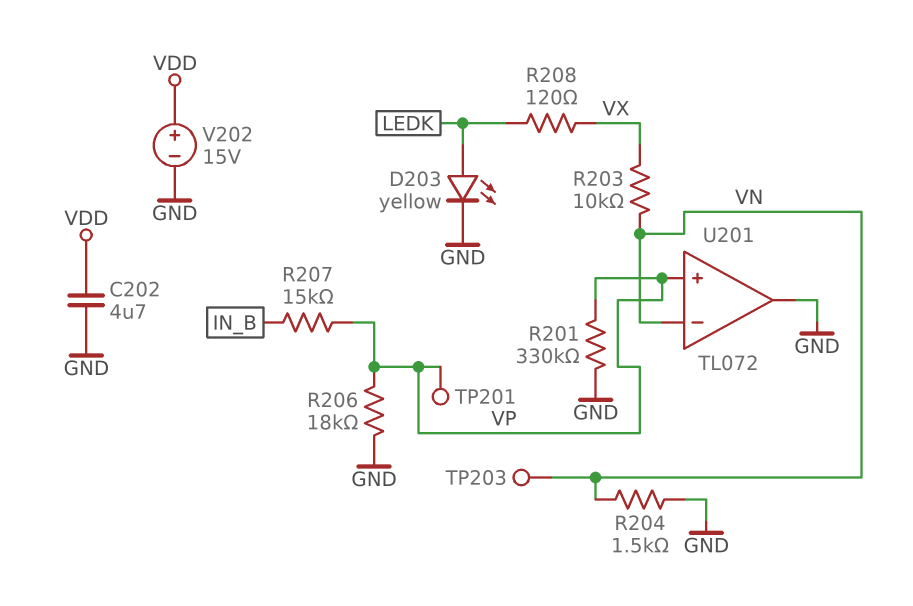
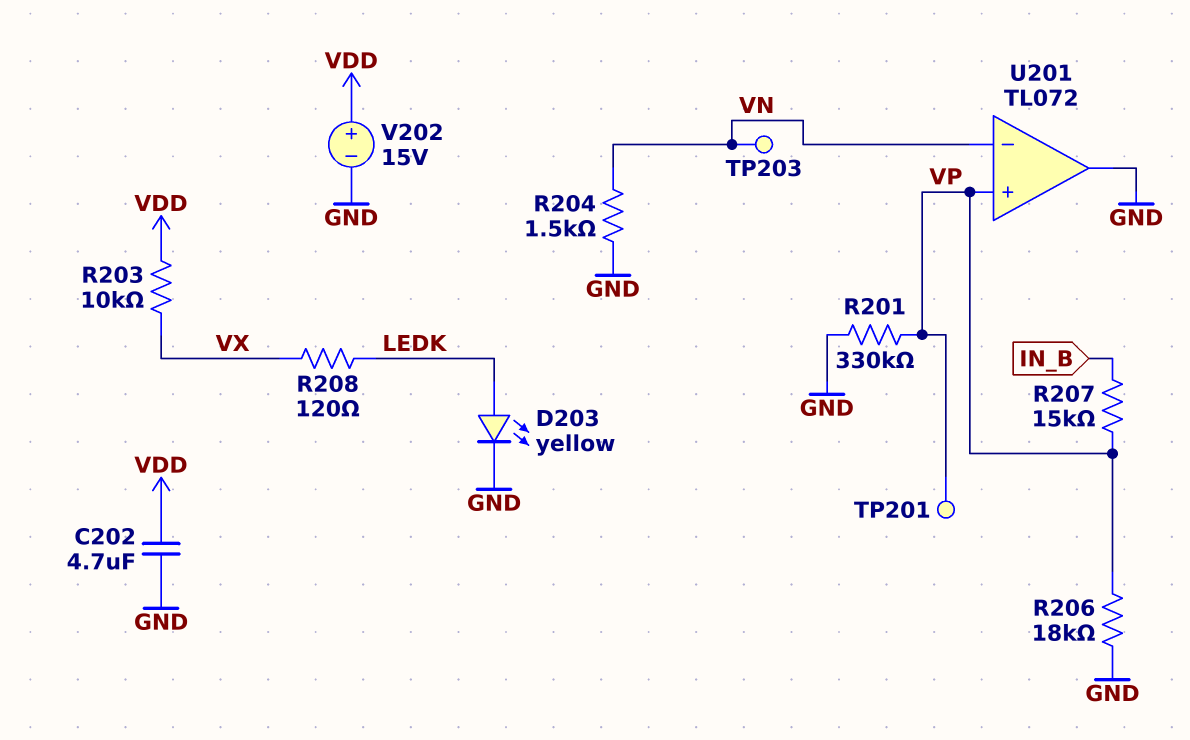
R203: 10k (VN, VX) -> 10k (VDD, VX)

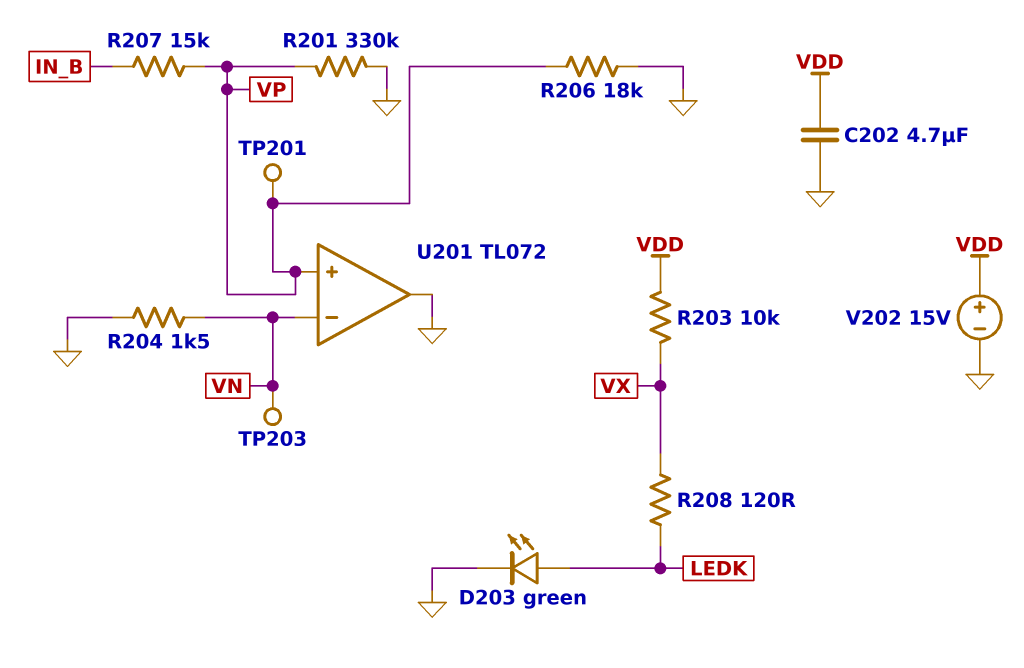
D203: LED yellow (A LEDK, K GND) -> LED green (A LEDK, K GND)

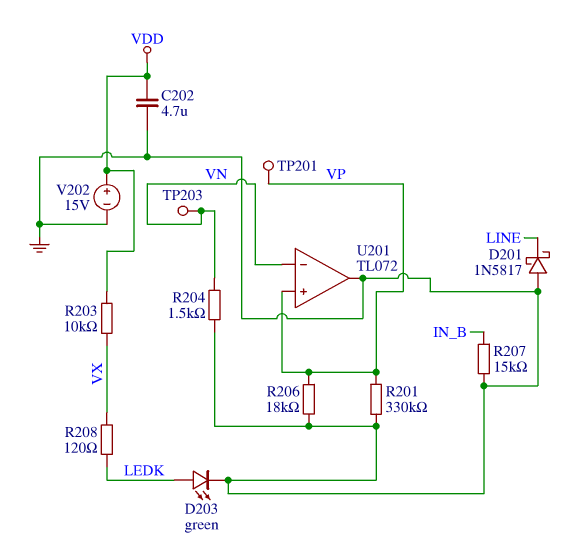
D201: none -> schottky 1N5817 (A GND, K LINE)
R207: 15k (IN_B, VP) -> 15k (GND, IN_B)

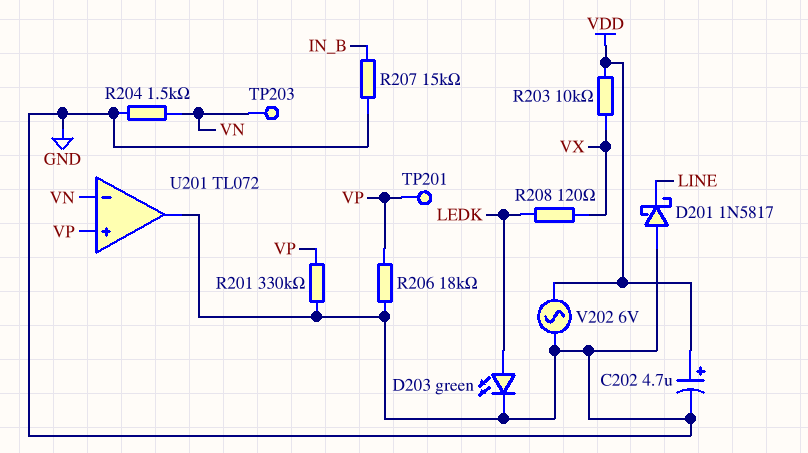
C202: 4.7uF (GND, VDD) -> 4.7uF (plus VDD, minus GND)
V202: 15V (plus VDD, minus GND) -> AC 6V (GND, VDD)

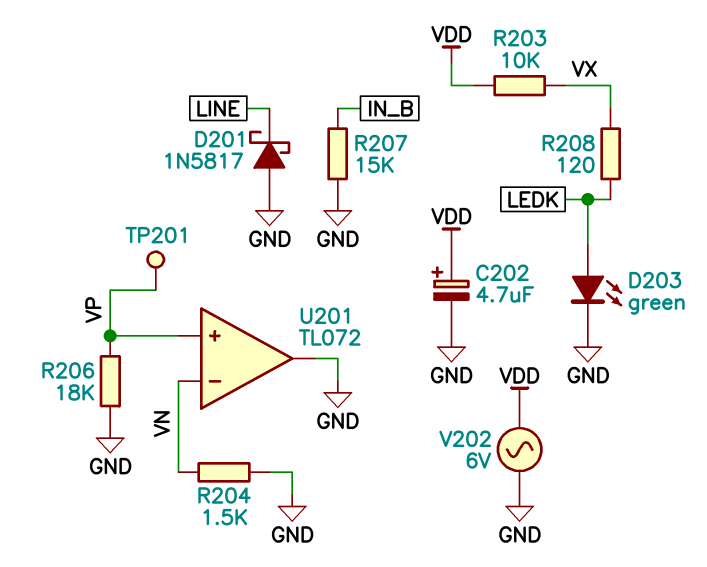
R201: 330k (GND, VP) -> none
TP203: test point (VN) -> none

════════════════════

Leaving out every picture, transcribe exactly the lines from the line that contains "V202: 15V (plus" through the final line of the entries above.

V202: 15V (plus VDD, minus GND) -> AC 6V (GND, VDD)

R201: 330k (GND, VP) -> none
TP203: test point (VN) -> none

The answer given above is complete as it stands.